╭─ Source records

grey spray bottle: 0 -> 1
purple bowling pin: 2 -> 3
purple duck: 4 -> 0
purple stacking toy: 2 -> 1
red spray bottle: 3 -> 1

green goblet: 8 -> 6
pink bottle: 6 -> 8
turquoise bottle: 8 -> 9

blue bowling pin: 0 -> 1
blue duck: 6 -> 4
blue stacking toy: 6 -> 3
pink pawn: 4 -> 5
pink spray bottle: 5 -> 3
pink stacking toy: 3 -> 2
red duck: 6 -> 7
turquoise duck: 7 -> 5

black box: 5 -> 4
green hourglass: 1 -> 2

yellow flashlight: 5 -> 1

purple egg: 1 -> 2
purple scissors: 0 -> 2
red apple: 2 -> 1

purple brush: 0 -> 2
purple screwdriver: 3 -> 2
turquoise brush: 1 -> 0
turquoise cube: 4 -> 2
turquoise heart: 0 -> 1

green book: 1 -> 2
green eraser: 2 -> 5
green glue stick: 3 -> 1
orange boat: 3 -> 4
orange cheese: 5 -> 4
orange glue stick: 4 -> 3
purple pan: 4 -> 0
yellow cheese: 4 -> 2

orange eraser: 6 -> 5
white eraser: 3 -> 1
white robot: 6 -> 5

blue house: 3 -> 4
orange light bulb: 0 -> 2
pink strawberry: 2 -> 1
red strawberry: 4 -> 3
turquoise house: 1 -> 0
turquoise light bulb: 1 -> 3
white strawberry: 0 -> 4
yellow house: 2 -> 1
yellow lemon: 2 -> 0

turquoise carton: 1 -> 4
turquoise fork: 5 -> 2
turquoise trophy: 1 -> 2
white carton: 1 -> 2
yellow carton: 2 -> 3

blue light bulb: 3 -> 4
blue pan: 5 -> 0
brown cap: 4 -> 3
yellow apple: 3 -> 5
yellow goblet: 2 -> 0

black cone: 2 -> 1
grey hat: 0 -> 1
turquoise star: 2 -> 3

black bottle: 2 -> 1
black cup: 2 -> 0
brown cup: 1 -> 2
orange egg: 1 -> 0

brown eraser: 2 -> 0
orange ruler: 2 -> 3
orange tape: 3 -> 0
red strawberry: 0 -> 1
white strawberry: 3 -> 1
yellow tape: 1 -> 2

╰─

__Problem to work on__
In full and without alteration, transcribe the entries above.

__Answer space__
grey spray bottle: 0 -> 1
purple bowling pin: 2 -> 3
purple duck: 4 -> 0
purple stacking toy: 2 -> 1
red spray bottle: 3 -> 1

green goblet: 8 -> 6
pink bottle: 6 -> 8
turquoise bottle: 8 -> 9

blue bowling pin: 0 -> 1
blue duck: 6 -> 4
blue stacking toy: 6 -> 3
pink pawn: 4 -> 5
pink spray bottle: 5 -> 3
pink stacking toy: 3 -> 2
red duck: 6 -> 7
turquoise duck: 7 -> 5

black box: 5 -> 4
green hourglass: 1 -> 2

yellow flashlight: 5 -> 1

purple egg: 1 -> 2
purple scissors: 0 -> 2
red apple: 2 -> 1

purple brush: 0 -> 2
purple screwdriver: 3 -> 2
turquoise brush: 1 -> 0
turquoise cube: 4 -> 2
turquoise heart: 0 -> 1

green book: 1 -> 2
green eraser: 2 -> 5
green glue stick: 3 -> 1
orange boat: 3 -> 4
orange cheese: 5 -> 4
orange glue stick: 4 -> 3
purple pan: 4 -> 0
yellow cheese: 4 -> 2

orange eraser: 6 -> 5
white eraser: 3 -> 1
white robot: 6 -> 5

blue house: 3 -> 4
orange light bulb: 0 -> 2
pink strawberry: 2 -> 1
red strawberry: 4 -> 3
turquoise house: 1 -> 0
turquoise light bulb: 1 -> 3
white strawberry: 0 -> 4
yellow house: 2 -> 1
yellow lemon: 2 -> 0

turquoise carton: 1 -> 4
turquoise fork: 5 -> 2
turquoise trophy: 1 -> 2
white carton: 1 -> 2
yellow carton: 2 -> 3

blue light bulb: 3 -> 4
blue pan: 5 -> 0
brown cap: 4 -> 3
yellow apple: 3 -> 5
yellow goblet: 2 -> 0

black cone: 2 -> 1
grey hat: 0 -> 1
turquoise star: 2 -> 3

black bottle: 2 -> 1
black cup: 2 -> 0
brown cup: 1 -> 2
orange egg: 1 -> 0

brown eraser: 2 -> 0
orange ruler: 2 -> 3
orange tape: 3 -> 0
red strawberry: 0 -> 1
white strawberry: 3 -> 1
yellow tape: 1 -> 2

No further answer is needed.